• **Supplied entries**:
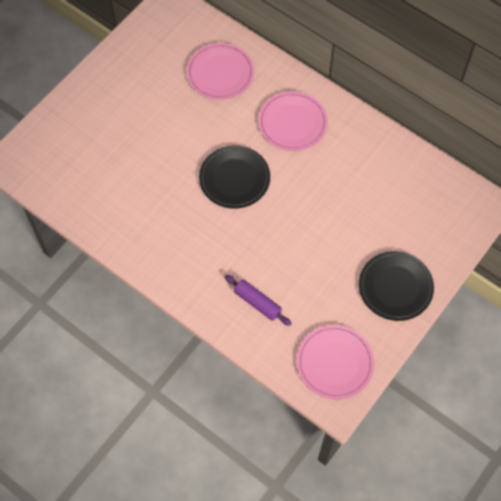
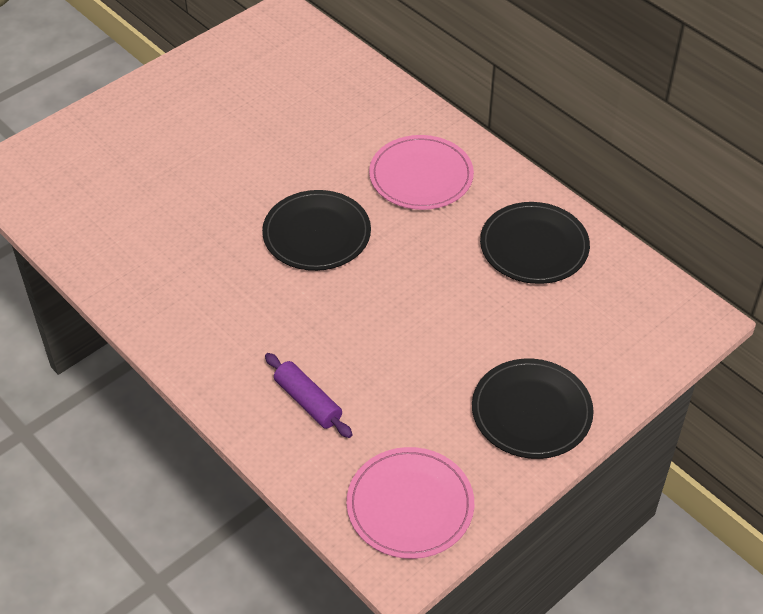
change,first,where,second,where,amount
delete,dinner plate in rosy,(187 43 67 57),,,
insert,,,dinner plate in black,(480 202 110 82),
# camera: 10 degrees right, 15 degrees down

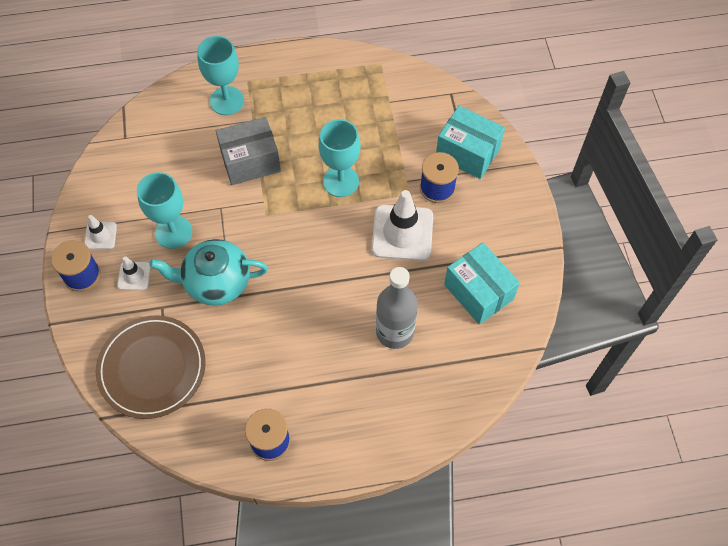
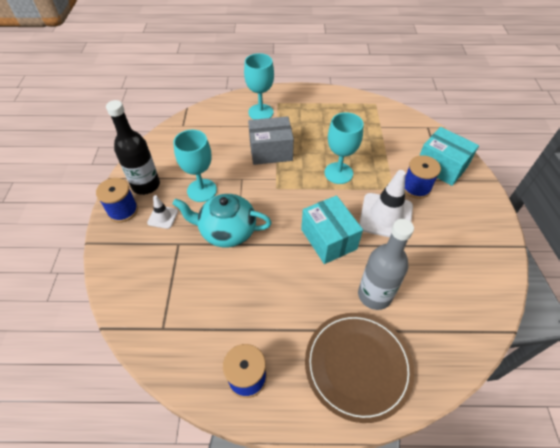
change,first,where,second,where,amount
replace,safety cone in snow-white,(84 215 33 34),drink bottle in black,(106 100 54 95),
move,dinner plate in dark brown,(96 315 110 104),,(305 313 109 110),
move,package in aqua,(444 243 76 81),,(301 195 62 69),
# camera: 10 degrees right, 10 degrees down

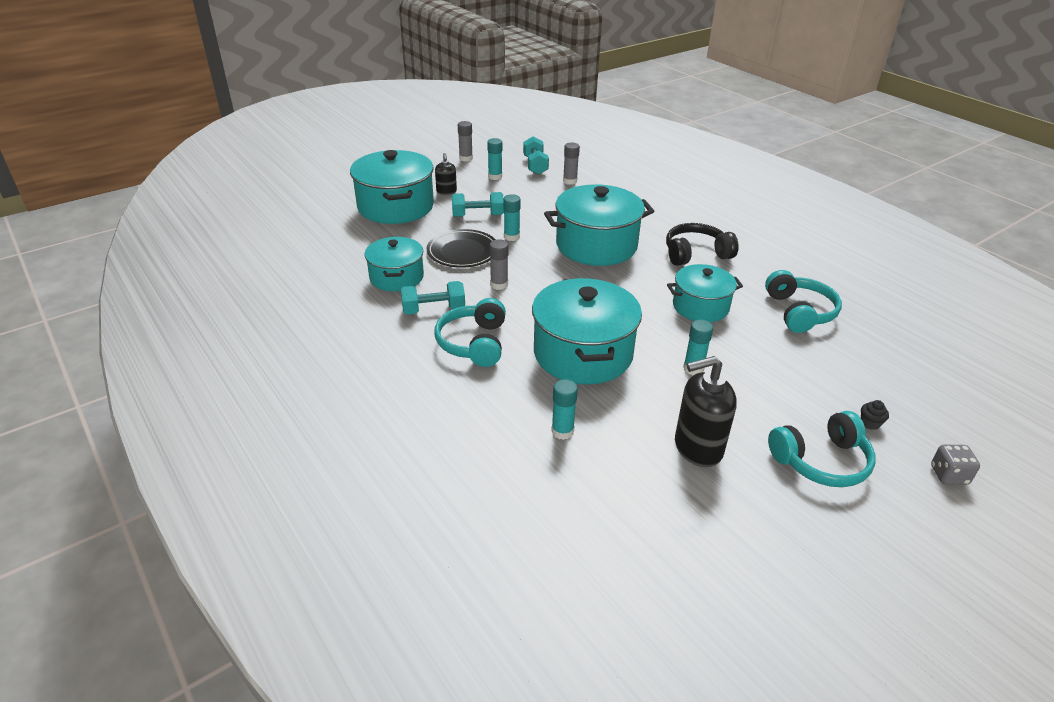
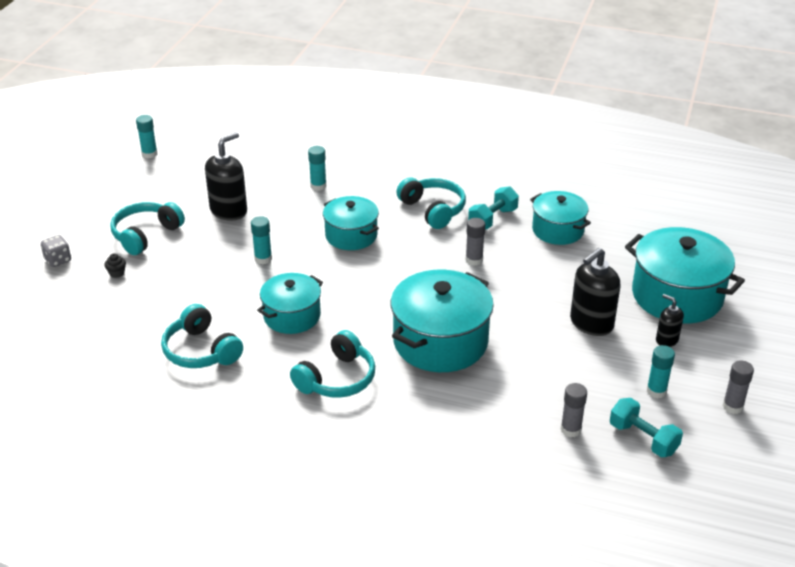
change,first,where,second,where,amount
delete,dinner plate in black,(427 229 69 39),,,
replace,dumbbell in aqua,(452 192 52 25),soap dispenser in black,(570 248 50 88),
move,glue in aqua,(503 194 18 47),,(136 115 21 44),
resize,cooking pot in aqua,(532 278 110 106),,(323 196 56 54),x0.62
recolor,headphones in black,(666 223 73 43),headphones in aqua,(290 330 85 68),
# camera: 145 degrees right, 0 degrees up

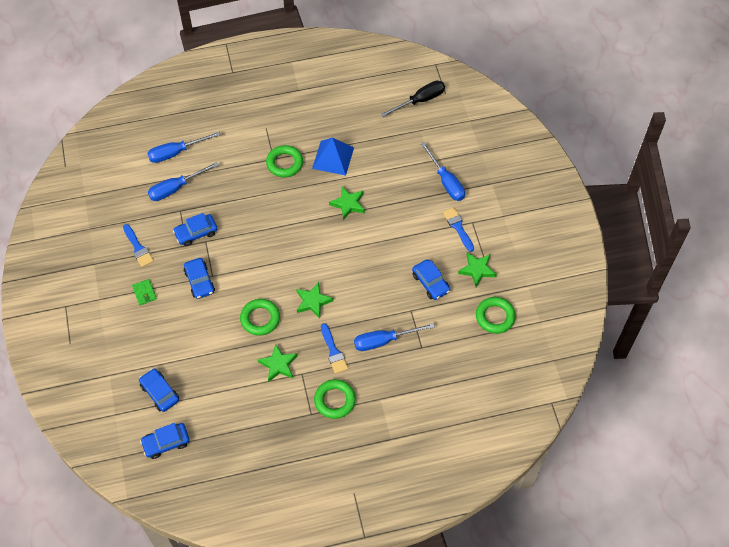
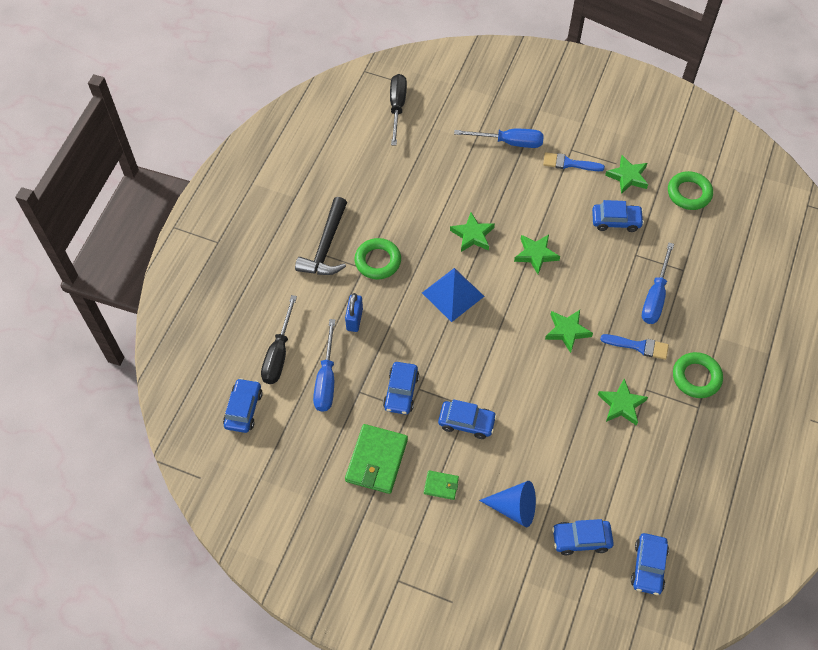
change,first,where,second,where,amount
replace,paint brush in cobalt,(123 224 31 43),wallet in emerald,(345 424 63 70),
recolor,screwdriver in cobalt,(147 132 73 31),screwdriver in black,(261 295 36 89),
delete,hoop in emerald,(240 299 40 37),,,
move,pyramid in cobalt,(312 138 42 38),,(422 268 62 54),
insert,,,automobile in cobalt,(223 378 40 55),
insert,,,carpenter's hammer in black,(295 197 52 78),
insert,,,small lock in cobalt,(345 293 18 39),
insert,,,cone in cobalt,(479 481 57 47),
insert,,,star in emerald,(514 235 46 39),
# camera: 55 degrees left, 0 degrees up

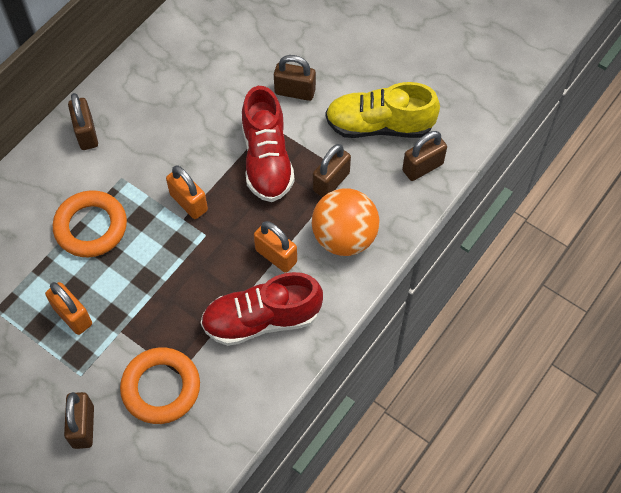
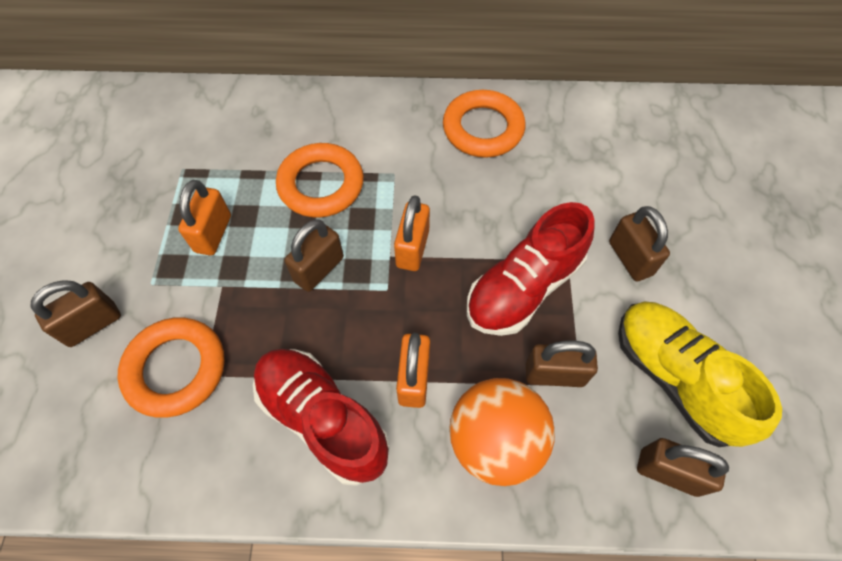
change,first,where,second,where,amount
move,small lock in dark brown,(68 93 30 57),,(285 219 59 73),
insert,,,hoop in bright orange,(443 90 82 68),
# camera: 55 degrees right, 0 degrees up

• **What is expected**: Your answer should be each line of the data that contains the word "down", copied as it stands.

• **Task solution**:
# camera: 10 degrees right, 15 degrees down
# camera: 10 degrees right, 10 degrees down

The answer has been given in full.